Goal of the exercise
Output, word for word, the span of lines that starts at the one containing "Q1: PNP TIP127" and ends at the last line of the records.

The records

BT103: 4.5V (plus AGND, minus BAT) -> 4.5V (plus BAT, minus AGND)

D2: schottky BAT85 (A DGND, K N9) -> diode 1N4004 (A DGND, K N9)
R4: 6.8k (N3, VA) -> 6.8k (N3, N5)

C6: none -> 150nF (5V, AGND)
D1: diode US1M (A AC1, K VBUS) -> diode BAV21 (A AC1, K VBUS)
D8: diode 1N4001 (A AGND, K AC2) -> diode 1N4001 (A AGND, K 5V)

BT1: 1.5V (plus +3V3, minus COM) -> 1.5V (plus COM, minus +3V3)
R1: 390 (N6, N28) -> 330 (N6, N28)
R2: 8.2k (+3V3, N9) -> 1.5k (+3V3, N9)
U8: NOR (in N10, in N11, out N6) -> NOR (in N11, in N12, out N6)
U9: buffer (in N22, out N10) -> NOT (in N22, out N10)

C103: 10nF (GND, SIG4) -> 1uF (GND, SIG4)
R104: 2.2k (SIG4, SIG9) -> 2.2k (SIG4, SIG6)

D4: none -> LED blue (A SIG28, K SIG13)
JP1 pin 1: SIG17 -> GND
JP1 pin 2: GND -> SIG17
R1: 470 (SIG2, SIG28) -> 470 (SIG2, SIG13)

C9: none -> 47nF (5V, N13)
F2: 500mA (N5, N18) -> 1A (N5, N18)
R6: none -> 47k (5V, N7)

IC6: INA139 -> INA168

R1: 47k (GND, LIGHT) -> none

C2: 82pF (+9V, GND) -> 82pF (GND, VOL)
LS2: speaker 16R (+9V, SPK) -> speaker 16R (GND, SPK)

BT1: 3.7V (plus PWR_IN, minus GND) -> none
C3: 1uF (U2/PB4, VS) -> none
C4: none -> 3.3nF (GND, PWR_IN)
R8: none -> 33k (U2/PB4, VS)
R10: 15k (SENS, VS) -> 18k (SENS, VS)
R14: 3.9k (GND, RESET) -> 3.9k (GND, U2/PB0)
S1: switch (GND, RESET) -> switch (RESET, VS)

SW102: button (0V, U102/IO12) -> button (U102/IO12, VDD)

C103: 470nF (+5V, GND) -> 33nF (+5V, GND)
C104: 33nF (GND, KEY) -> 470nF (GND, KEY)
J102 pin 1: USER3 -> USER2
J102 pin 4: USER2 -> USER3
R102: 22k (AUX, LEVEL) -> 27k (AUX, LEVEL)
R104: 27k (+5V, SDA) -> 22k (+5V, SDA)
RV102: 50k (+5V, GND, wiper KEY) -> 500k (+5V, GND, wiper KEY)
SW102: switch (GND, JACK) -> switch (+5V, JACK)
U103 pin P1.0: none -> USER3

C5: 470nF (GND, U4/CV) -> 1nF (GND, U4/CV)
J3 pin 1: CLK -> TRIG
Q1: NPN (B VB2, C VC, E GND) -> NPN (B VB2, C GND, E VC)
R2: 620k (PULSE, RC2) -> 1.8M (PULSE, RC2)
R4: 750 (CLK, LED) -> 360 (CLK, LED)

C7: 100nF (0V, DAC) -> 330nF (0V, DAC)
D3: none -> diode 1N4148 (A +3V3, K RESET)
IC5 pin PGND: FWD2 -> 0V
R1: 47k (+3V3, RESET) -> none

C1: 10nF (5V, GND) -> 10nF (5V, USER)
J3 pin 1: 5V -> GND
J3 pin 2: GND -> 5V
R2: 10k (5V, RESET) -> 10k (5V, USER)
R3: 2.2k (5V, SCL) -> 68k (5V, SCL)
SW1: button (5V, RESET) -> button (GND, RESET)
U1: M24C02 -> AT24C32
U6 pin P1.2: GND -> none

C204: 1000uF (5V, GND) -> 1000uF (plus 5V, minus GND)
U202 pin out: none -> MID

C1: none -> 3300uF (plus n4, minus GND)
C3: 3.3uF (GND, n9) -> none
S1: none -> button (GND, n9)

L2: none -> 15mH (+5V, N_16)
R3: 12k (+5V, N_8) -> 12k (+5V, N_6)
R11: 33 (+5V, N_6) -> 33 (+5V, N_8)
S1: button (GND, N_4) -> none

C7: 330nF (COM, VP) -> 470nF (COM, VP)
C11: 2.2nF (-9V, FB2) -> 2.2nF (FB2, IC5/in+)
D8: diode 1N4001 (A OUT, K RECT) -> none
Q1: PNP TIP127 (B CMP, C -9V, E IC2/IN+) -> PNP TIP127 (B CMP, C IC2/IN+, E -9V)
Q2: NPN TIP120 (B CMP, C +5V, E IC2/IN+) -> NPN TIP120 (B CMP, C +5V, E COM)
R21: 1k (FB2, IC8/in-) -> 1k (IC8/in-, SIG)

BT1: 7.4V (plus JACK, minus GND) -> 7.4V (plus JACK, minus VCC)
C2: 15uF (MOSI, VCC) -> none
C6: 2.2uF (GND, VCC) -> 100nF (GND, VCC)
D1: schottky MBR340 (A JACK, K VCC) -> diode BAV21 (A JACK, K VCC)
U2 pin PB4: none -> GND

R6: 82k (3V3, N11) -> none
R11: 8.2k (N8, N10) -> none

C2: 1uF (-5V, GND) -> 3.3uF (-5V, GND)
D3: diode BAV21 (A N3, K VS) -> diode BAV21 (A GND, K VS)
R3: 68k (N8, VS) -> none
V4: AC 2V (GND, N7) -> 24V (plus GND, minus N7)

Exercise solution
Q1: PNP TIP127 (B CMP, C -9V, E IC2/IN+) -> PNP TIP127 (B CMP, C IC2/IN+, E -9V)
Q2: NPN TIP120 (B CMP, C +5V, E IC2/IN+) -> NPN TIP120 (B CMP, C +5V, E COM)
R21: 1k (FB2, IC8/in-) -> 1k (IC8/in-, SIG)

BT1: 7.4V (plus JACK, minus GND) -> 7.4V (plus JACK, minus VCC)
C2: 15uF (MOSI, VCC) -> none
C6: 2.2uF (GND, VCC) -> 100nF (GND, VCC)
D1: schottky MBR340 (A JACK, K VCC) -> diode BAV21 (A JACK, K VCC)
U2 pin PB4: none -> GND

R6: 82k (3V3, N11) -> none
R11: 8.2k (N8, N10) -> none

C2: 1uF (-5V, GND) -> 3.3uF (-5V, GND)
D3: diode BAV21 (A N3, K VS) -> diode BAV21 (A GND, K VS)
R3: 68k (N8, VS) -> none
V4: AC 2V (GND, N7) -> 24V (plus GND, minus N7)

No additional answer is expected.